----- Available records

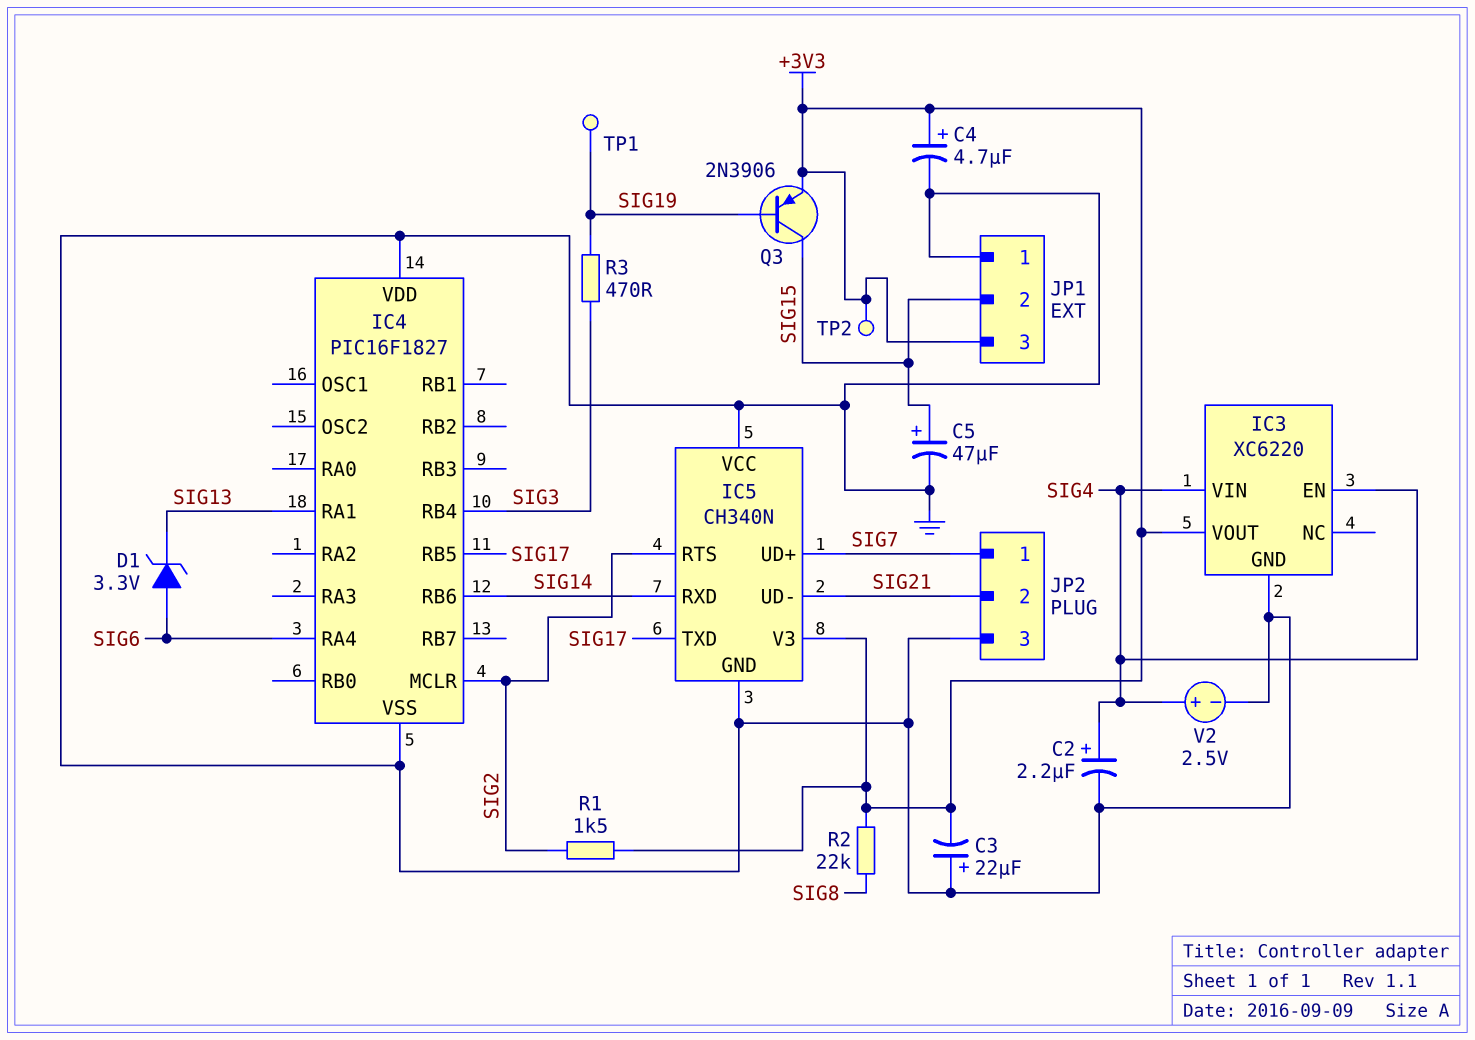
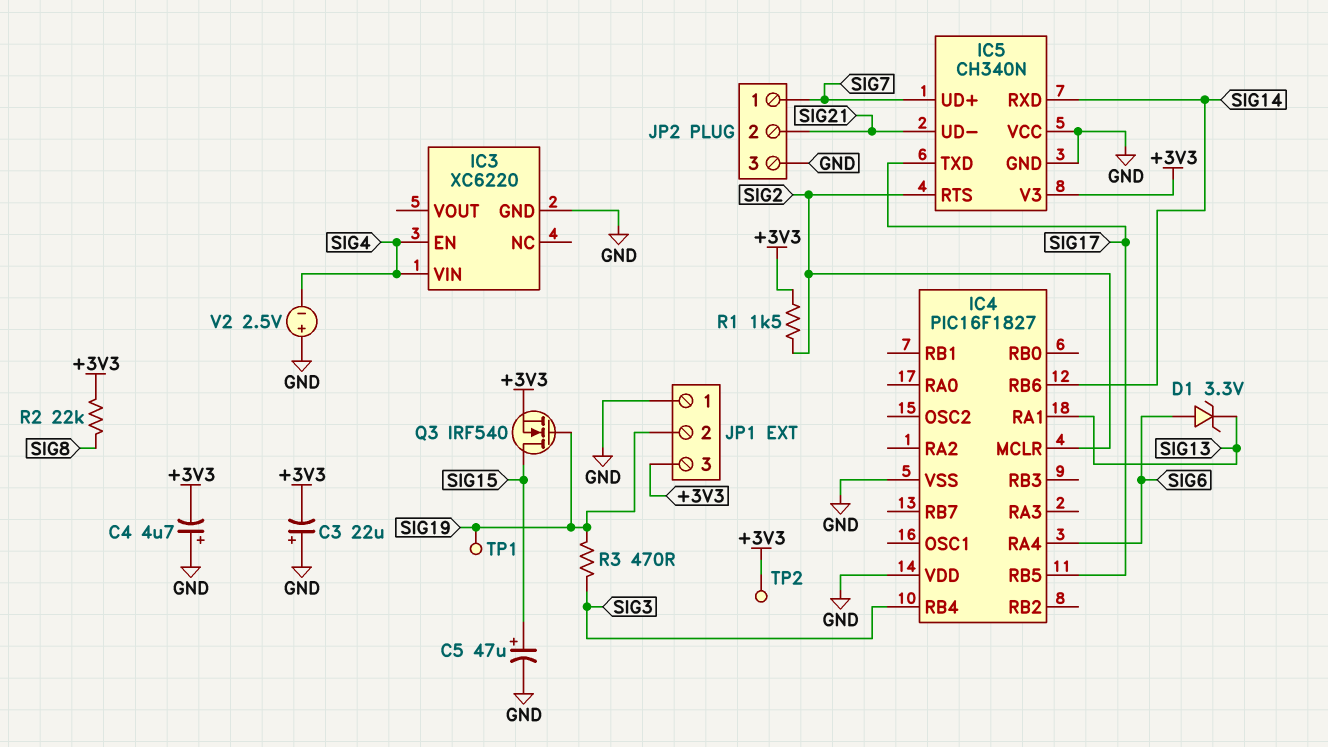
C2: 2.2uF (plus SIG4, minus GND) -> none
C4: 4.7uF (plus +3V3, minus GND) -> 4.7uF (plus GND, minus +3V3)
IC3 pin VOUT: +3V3 -> none
JP1 pin 2: SIG15 -> SIG19
Q3: PNP 2N3906 (B SIG19, C SIG15, E +3V3) -> NMOS IRF540 (G SIG19, D SIG15, S +3V3)
V2: 2.5V (plus SIG4, minus GND) -> 2.5V (plus GND, minus SIG4)

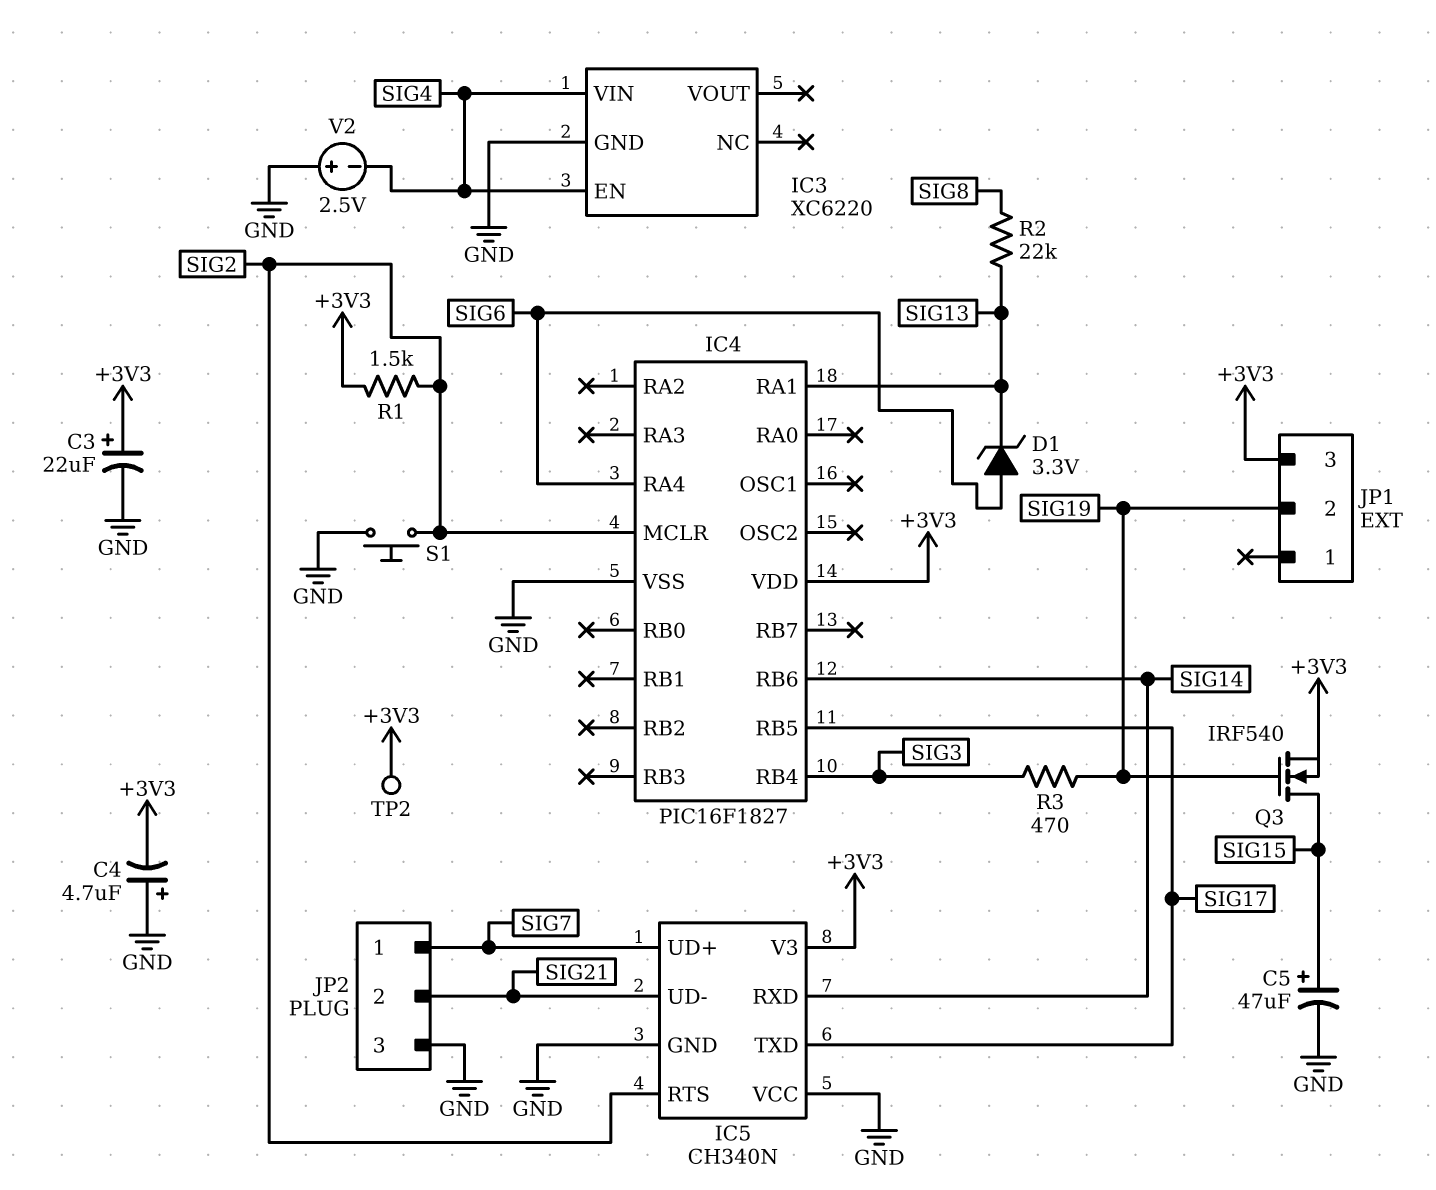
C3: 22uF (plus GND, minus +3V3) -> 22uF (plus +3V3, minus GND)
IC4 pin VDD: GND -> +3V3
JP1 pin 1: GND -> none
R2: 22k (+3V3, SIG8) -> 22k (SIG8, SIG13)
S1: none -> button (GND, SIG2)
TP1: test point (SIG19) -> none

----------

To do
You are asked to reproduce word for word the line containing "S1: none -> button (GND, SIG2)" and every subsequent line through the end of the entries.

Answer section
S1: none -> button (GND, SIG2)
TP1: test point (SIG19) -> none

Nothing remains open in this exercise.